** Opening SOURCE DATA block **

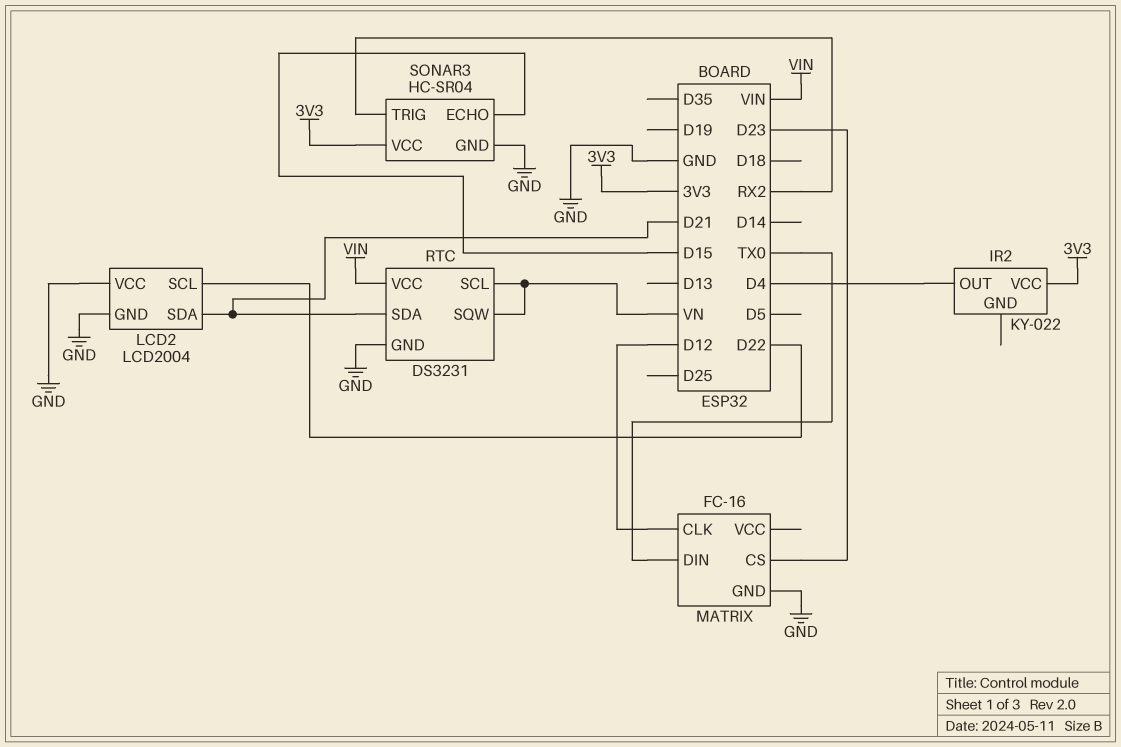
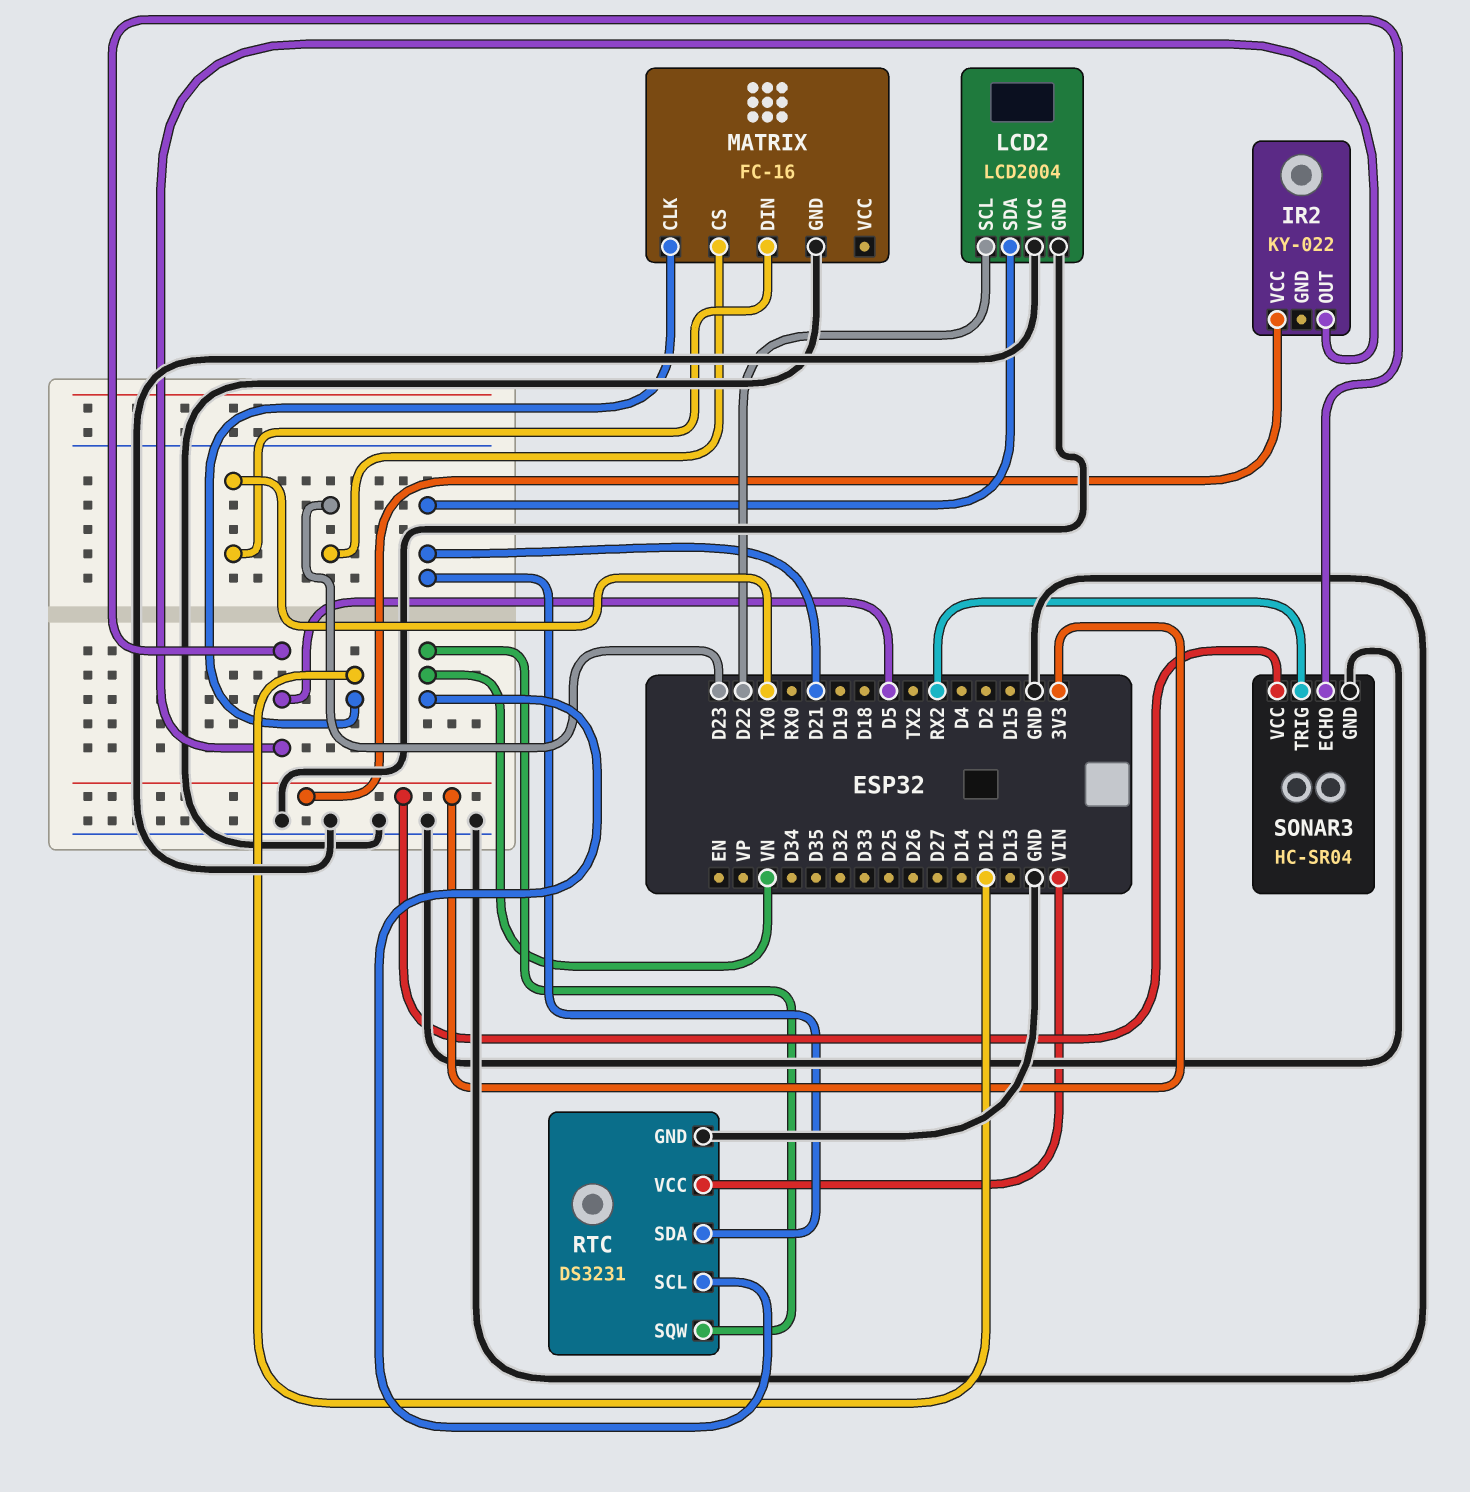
IR2 pin OUT: D4 -> D5
SONAR3 pin ECHO: D15 -> D5

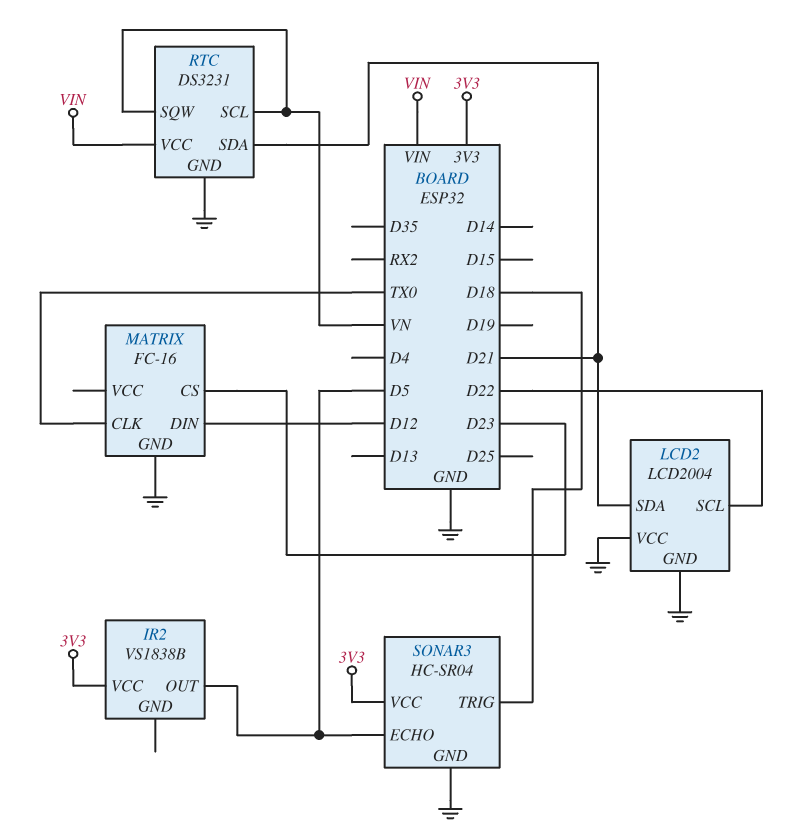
IR2: KY-022 -> VS1838B
MATRIX pin CLK: D12 -> TX0
MATRIX pin DIN: TX0 -> D12
SONAR3 pin TRIG: RX2 -> D18

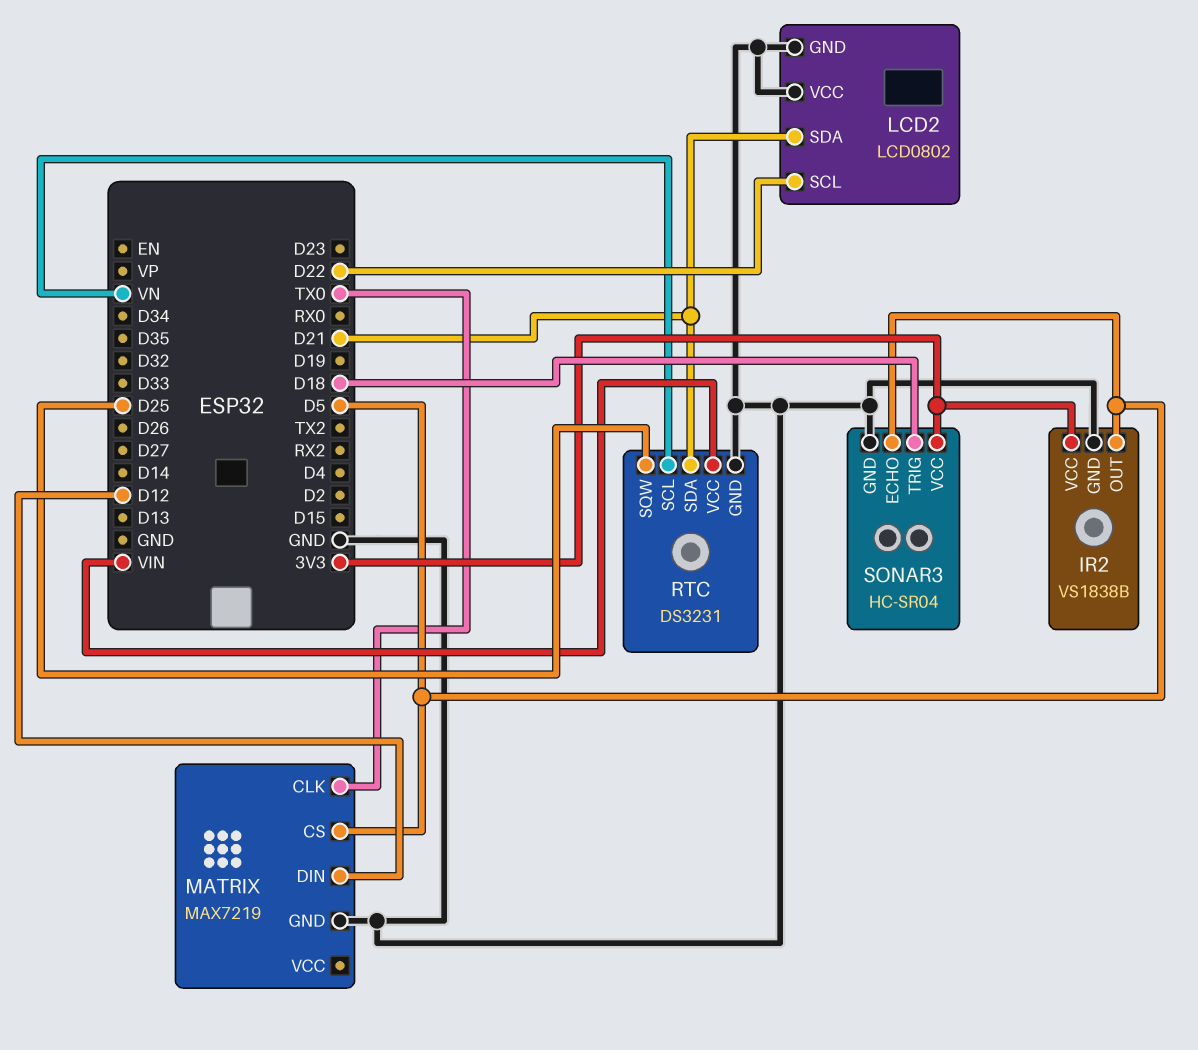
IR2 pin GND: none -> GND
LCD2: LCD2004 -> LCD0802
MATRIX: FC-16 -> MAX7219
MATRIX pin CS: D23 -> D5
RTC pin SQW: VN -> D25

** Closing SOURCE DATA block **

Quote exactly and only the lines from the one holding "IR2 pin GND: none -> GND" through the end of the data.

OUTPUT FOR THIS TASK:
IR2 pin GND: none -> GND
LCD2: LCD2004 -> LCD0802
MATRIX: FC-16 -> MAX7219
MATRIX pin CS: D23 -> D5
RTC pin SQW: VN -> D25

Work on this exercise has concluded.